> [JOB ITEM] Output each line of the listing exactly, though pictures are not to appear.

════

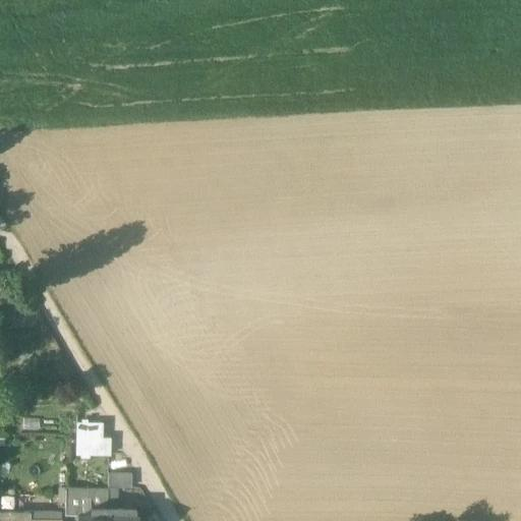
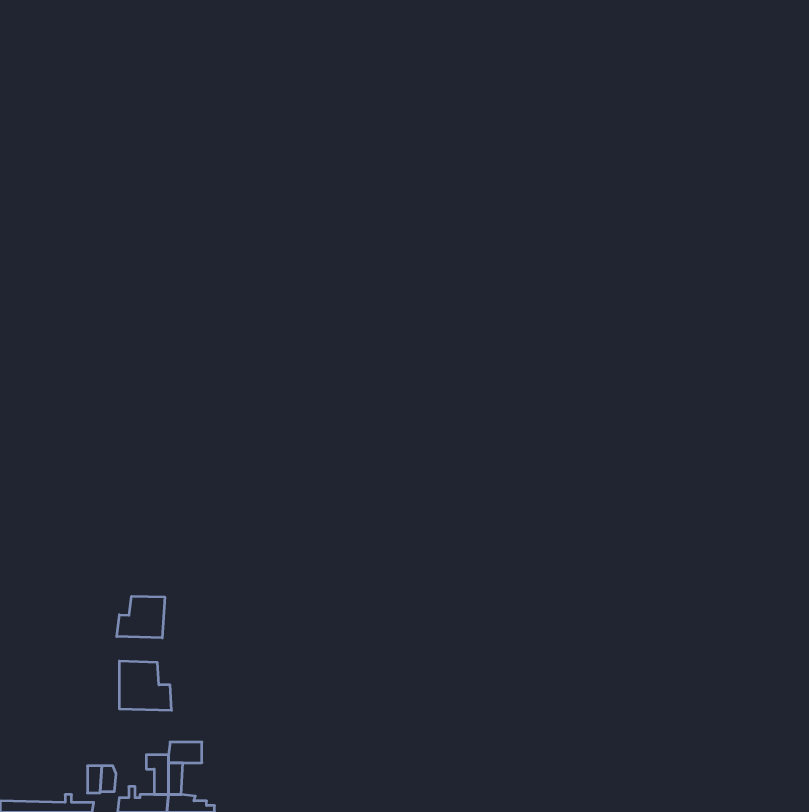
building: none -> [117,596,165,638]

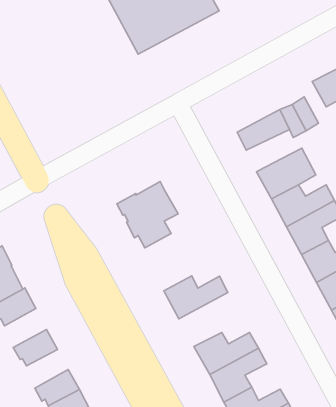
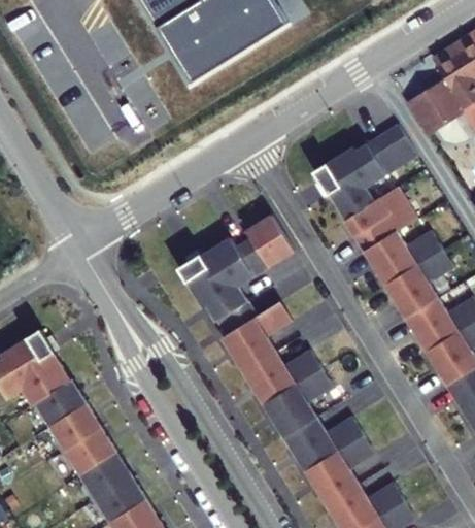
building: none -> [331,163,387,217]
building: none -> [234,214,292,275]
building: none -> [214,300,290,371]
building: none -> [262,368,331,437]
building: none -> [48,403,100,453]
building: none -> [78,452,130,501]

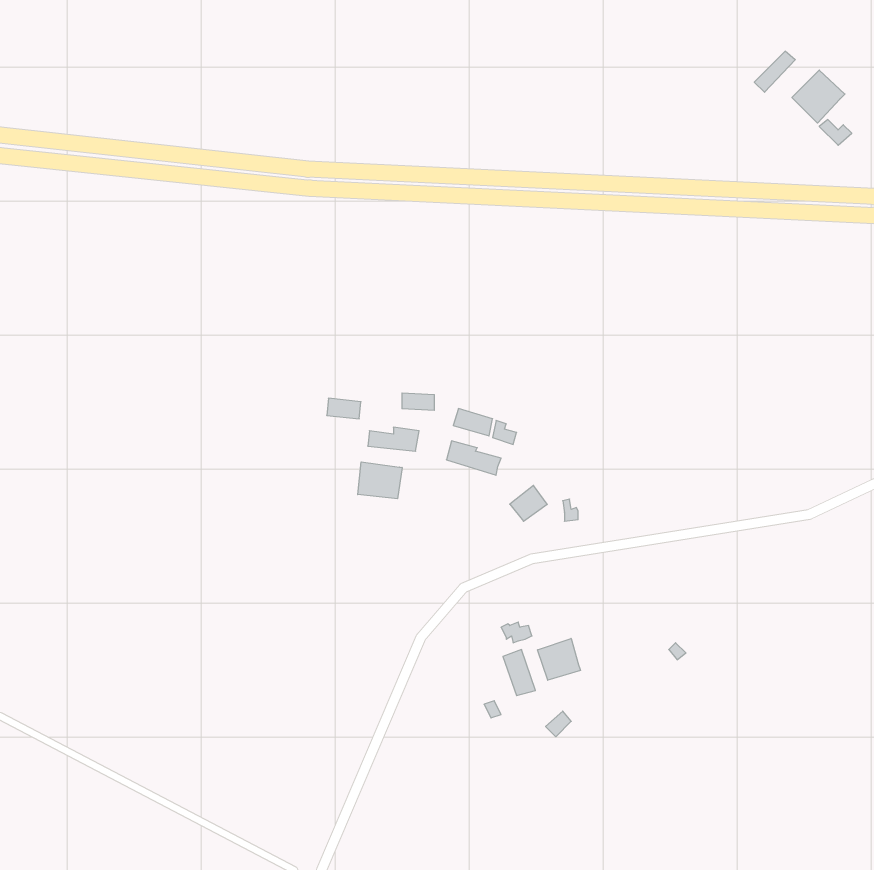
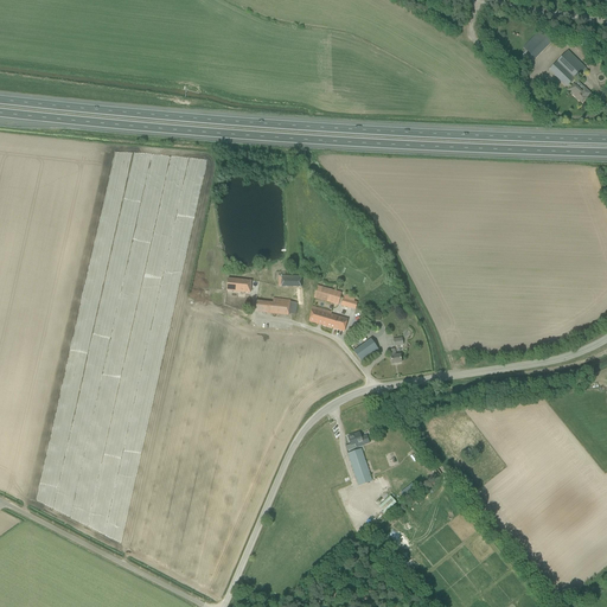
building: [358,462,402,499] -> none
building: [538,638,581,680] -> none

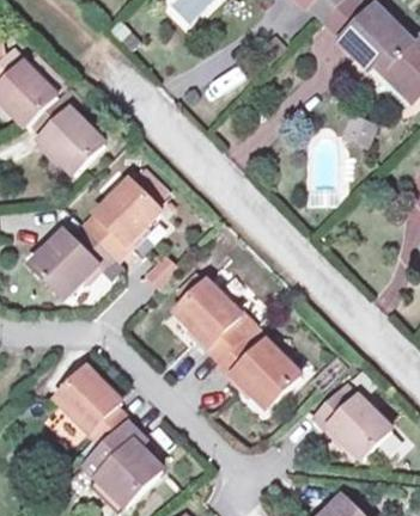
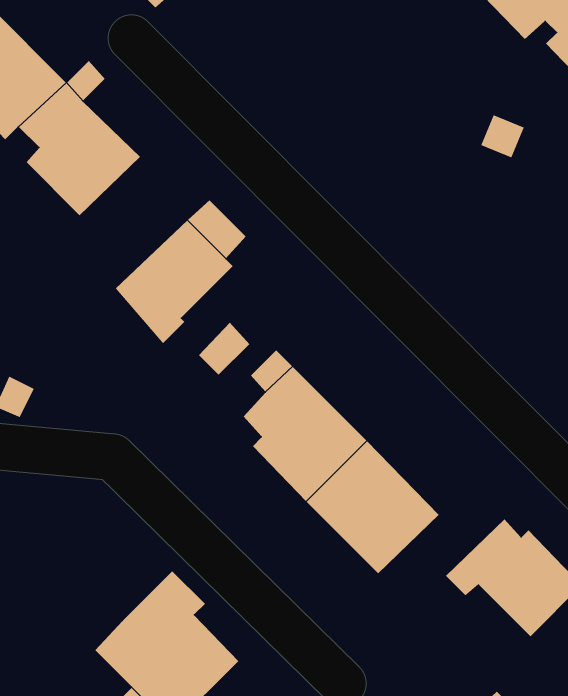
building: [36,228,126,297] -> none
building: [60,367,132,444] -> none

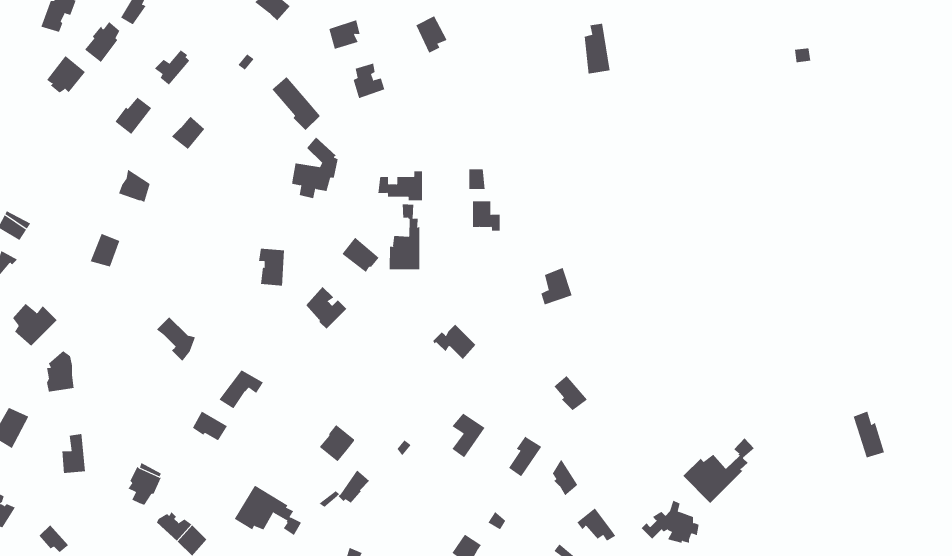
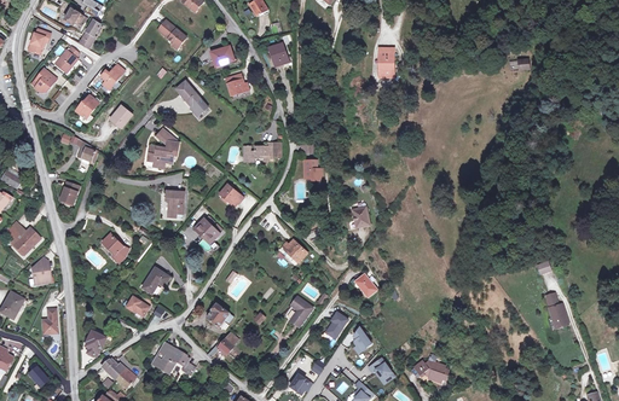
building: [291,136,338,199] -> [147,129,178,169]
building: [389,204,420,270] -> none
building: [682,438,755,504] -> none

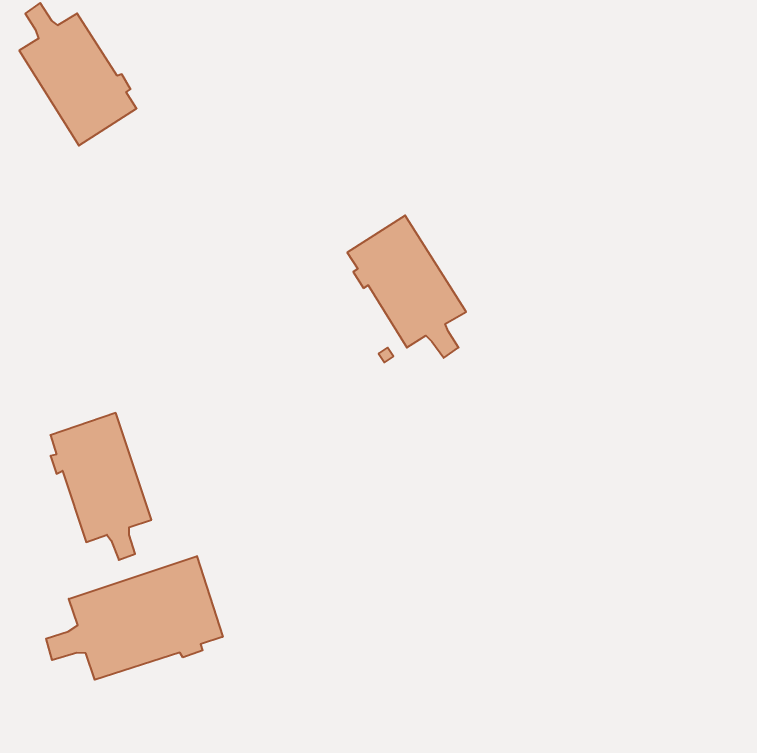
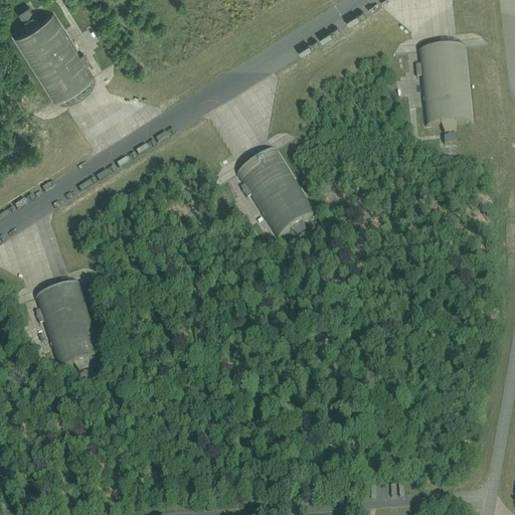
building: none -> [414,43,471,141]
building: [46,556,223,680] -> none

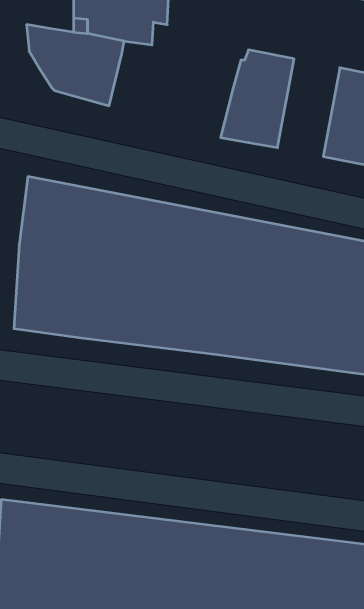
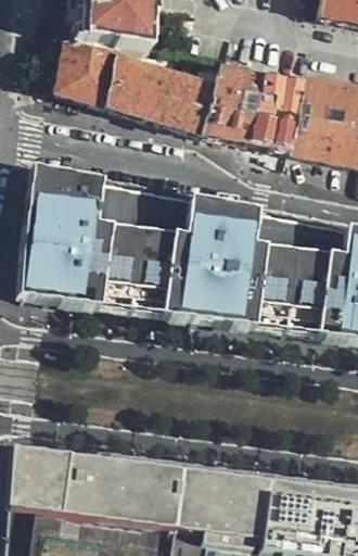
building: none -> [106,63,213,135]
building: none -> [251,67,304,151]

════

> [TASK RESPONSE]
building: none -> [117,596,165,638]

building: none -> [331,163,387,217]
building: none -> [234,214,292,275]
building: none -> [214,300,290,371]
building: none -> [262,368,331,437]
building: none -> [48,403,100,453]
building: none -> [78,452,130,501]

building: [358,462,402,499] -> none
building: [538,638,581,680] -> none

building: [36,228,126,297] -> none
building: [60,367,132,444] -> none

building: [291,136,338,199] -> [147,129,178,169]
building: [389,204,420,270] -> none
building: [682,438,755,504] -> none

building: none -> [414,43,471,141]
building: [46,556,223,680] -> none

building: none -> [106,63,213,135]
building: none -> [251,67,304,151]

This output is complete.